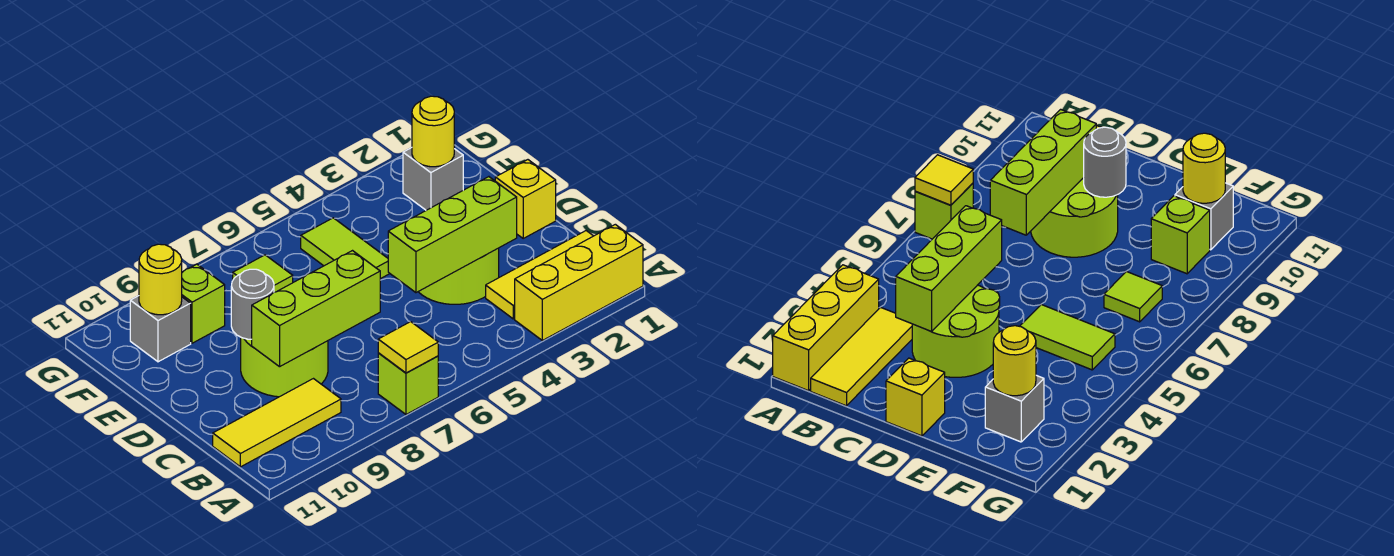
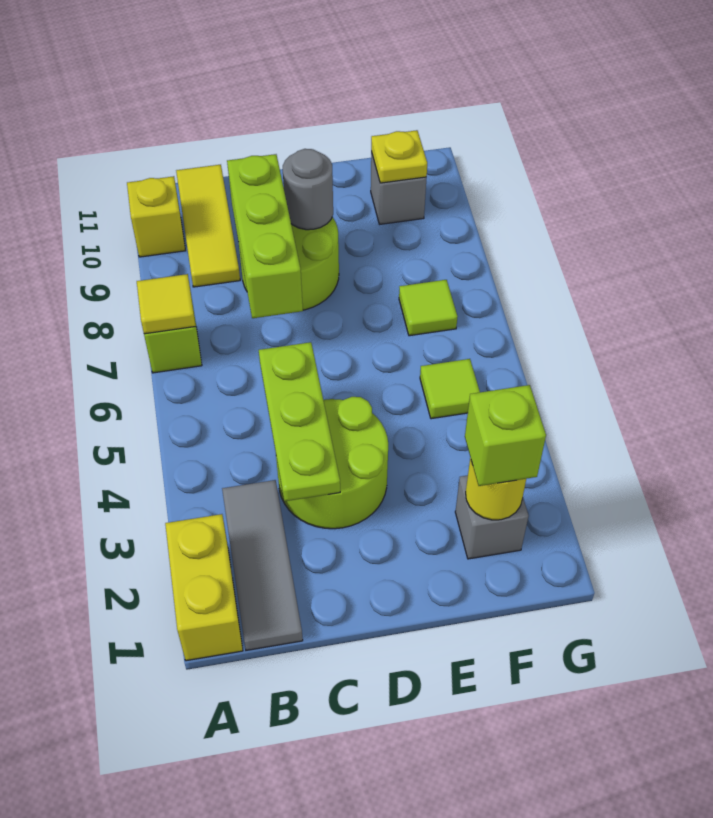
yellow 1x3 brick [515,224,643,340] -> yellow 1x2 brick [165,514,243,661]
yellow 1x3 tile [486,231,593,319] -> grey 1x3 tile [222,480,303,650]
lime 1x3 brick [388,177,517,293] -> lime 1x3 plate [259,342,340,501]
yellow 1x1 brick [495,160,556,238] -> yellow 1x1 brick moved to [127,176,186,257]
lime 1x2 tile [301,218,390,279] -> lime 1x1 tile [420,359,480,419]
lime 1x1 brick [182,264,225,343] -> lime 1x1 brick moved to [465,385,546,486]
yellow 1x1 round brick [139,244,182,315] -> yellow 1x1 plate [371,130,427,183]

_ACTIVITY_:
Pictures in the data above should not be copied; transcribe everything else exactly.

_ANSWER SECTION_:
yellow 1x3 brick [515,224,643,340] -> yellow 1x2 brick [165,514,243,661]
yellow 1x3 tile [486,231,593,319] -> grey 1x3 tile [222,480,303,650]
lime 1x3 brick [388,177,517,293] -> lime 1x3 plate [259,342,340,501]
yellow 1x1 brick [495,160,556,238] -> yellow 1x1 brick moved to [127,176,186,257]
lime 1x2 tile [301,218,390,279] -> lime 1x1 tile [420,359,480,419]
lime 1x1 brick [182,264,225,343] -> lime 1x1 brick moved to [465,385,546,486]
yellow 1x1 round brick [139,244,182,315] -> yellow 1x1 plate [371,130,427,183]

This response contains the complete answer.